RECORDS SHOWN —
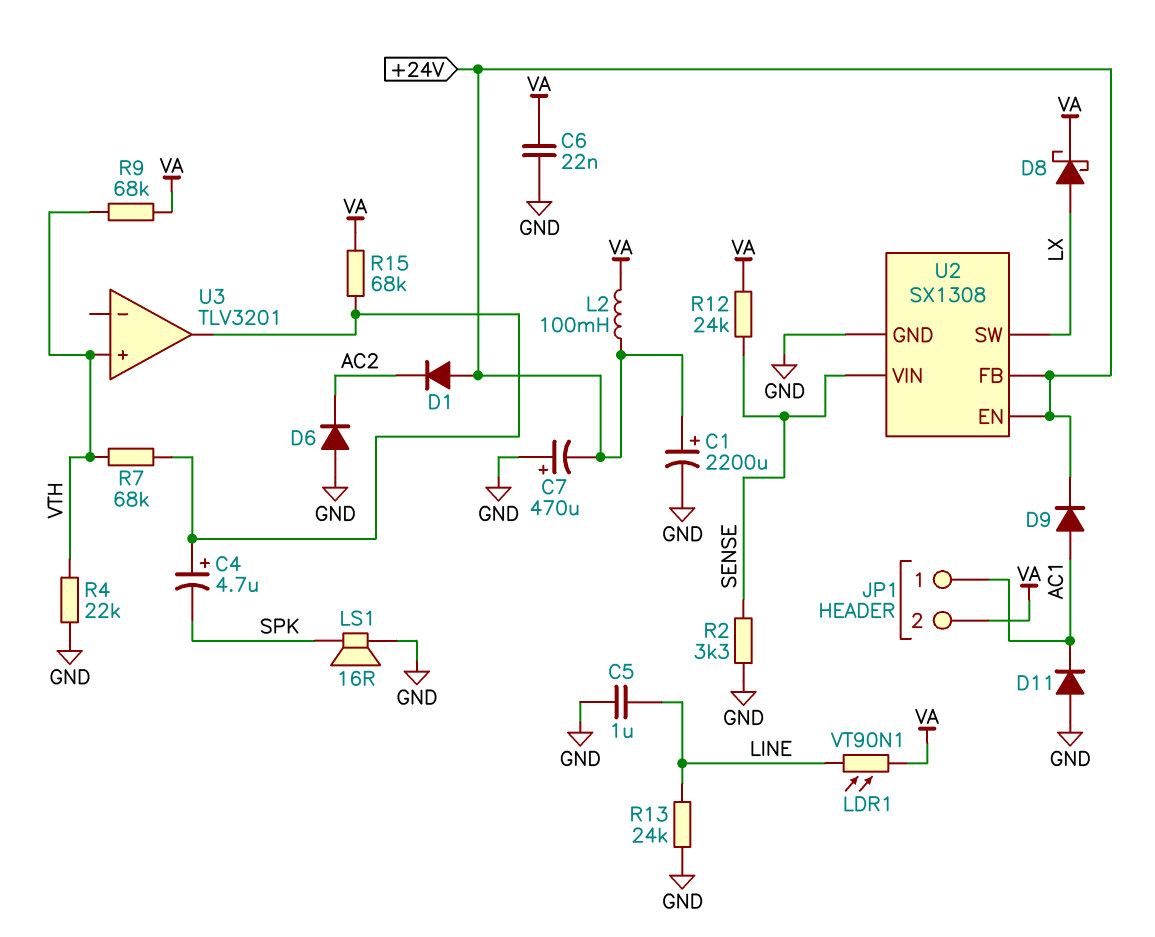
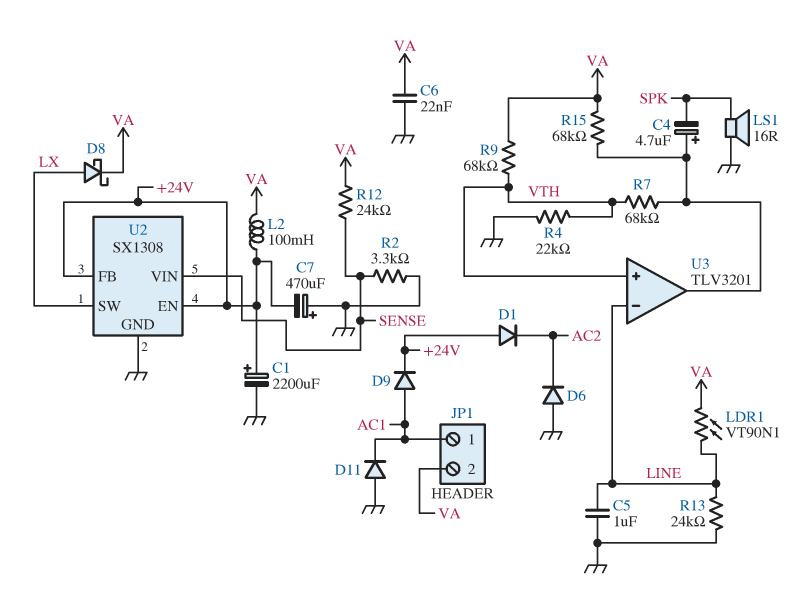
U3 pin in-: none -> LINE

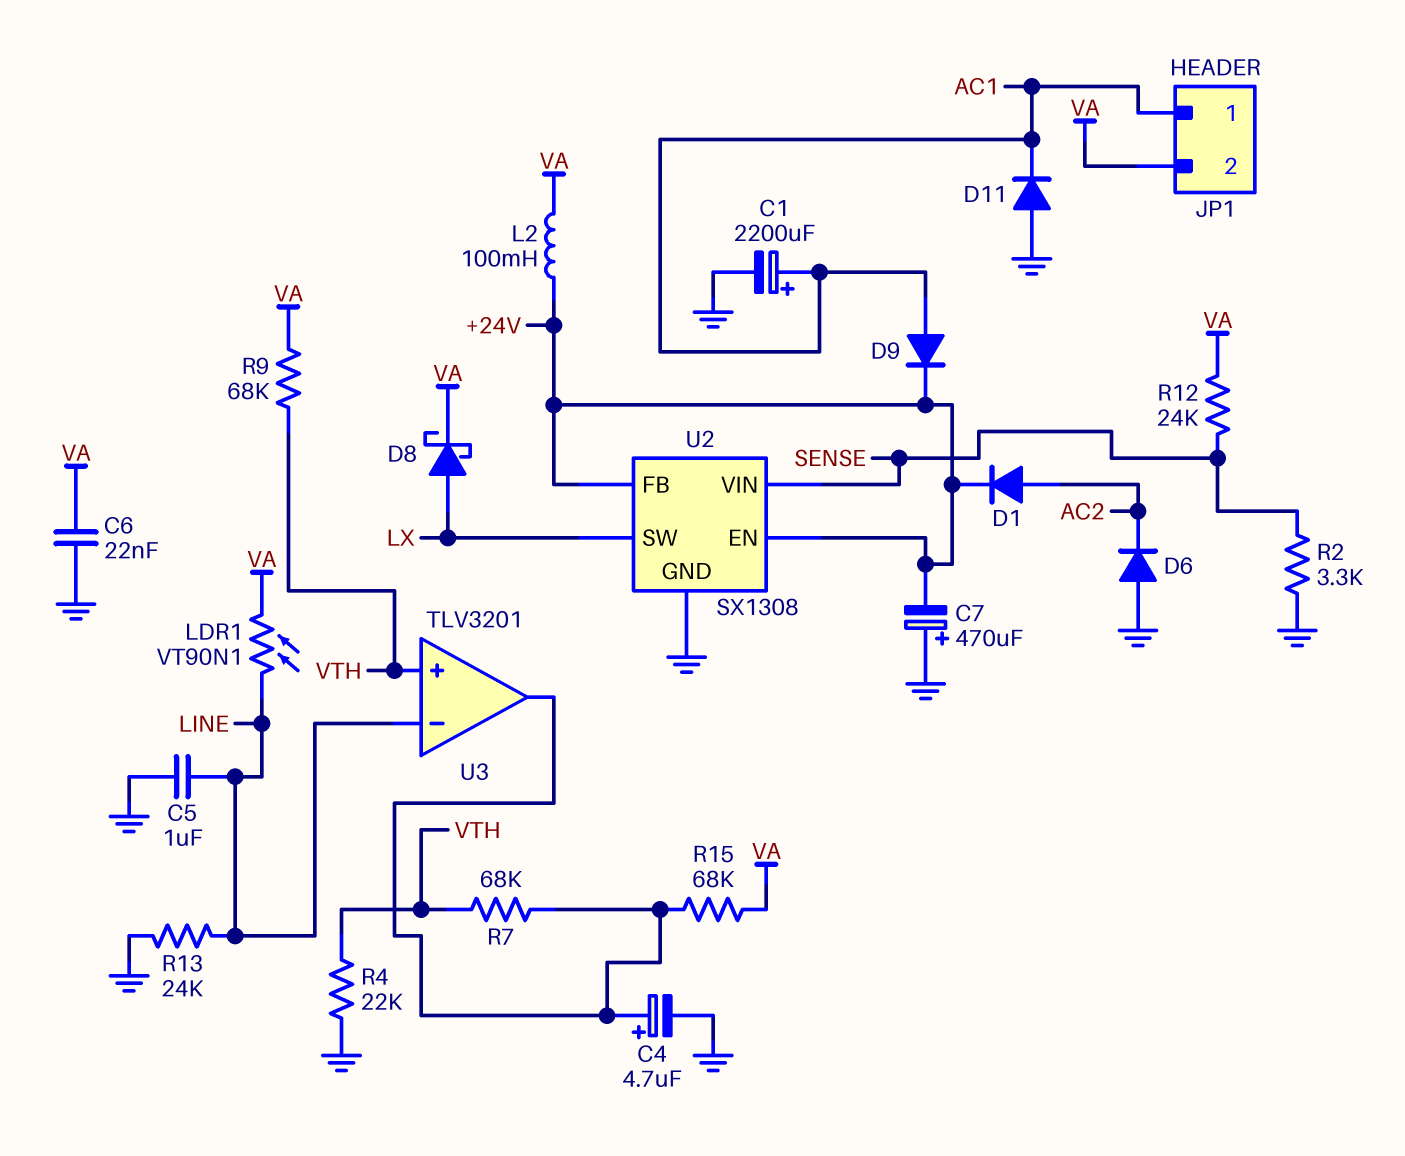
C1: 2200uF (plus +24V, minus GND) -> 2200uF (plus AC1, minus GND)
C4: 4.7uF (plus U3/out, minus SPK) -> 4.7uF (plus U3/out, minus GND)
D1: diode (A +24V, K AC2) -> diode (A AC2, K +24V)
LS1: speaker 16R (GND, SPK) -> none

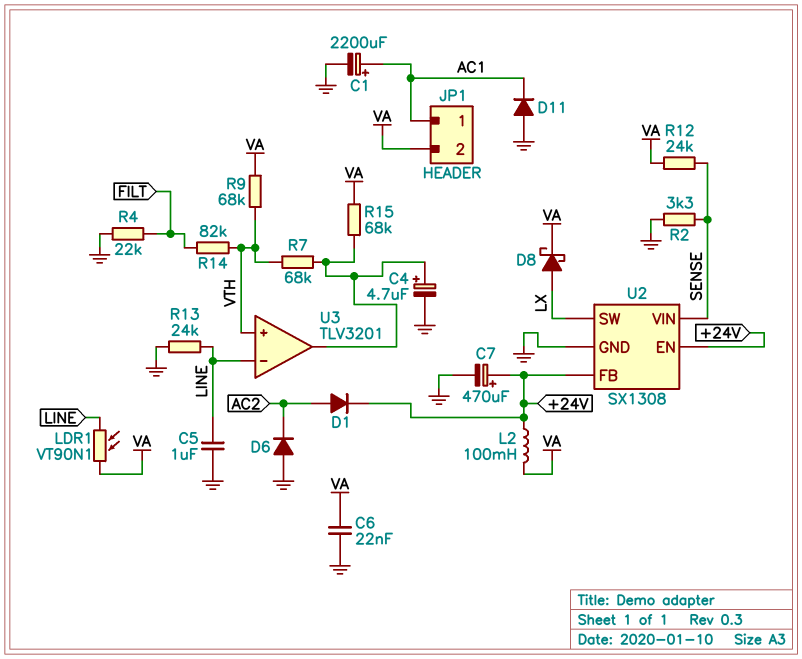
C7: 470uF (plus GND, minus +24V) -> 470uF (plus +24V, minus GND)
D9: diode (A AC1, K +24V) -> none
R4: 22k (GND, VTH) -> 22k (FILT, GND)
R14: none -> 82k (FILT, VTH)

EXERCISE BRIEF — Write out each line of the listing above, exactly, from its first line to the line holding "LS1: speaker 16R (GND, SPK) -> none", inclusive. Skip the pictures.

WRITTEN RESPONSE —
U3 pin in-: none -> LINE

C1: 2200uF (plus +24V, minus GND) -> 2200uF (plus AC1, minus GND)
C4: 4.7uF (plus U3/out, minus SPK) -> 4.7uF (plus U3/out, minus GND)
D1: diode (A +24V, K AC2) -> diode (A AC2, K +24V)
LS1: speaker 16R (GND, SPK) -> none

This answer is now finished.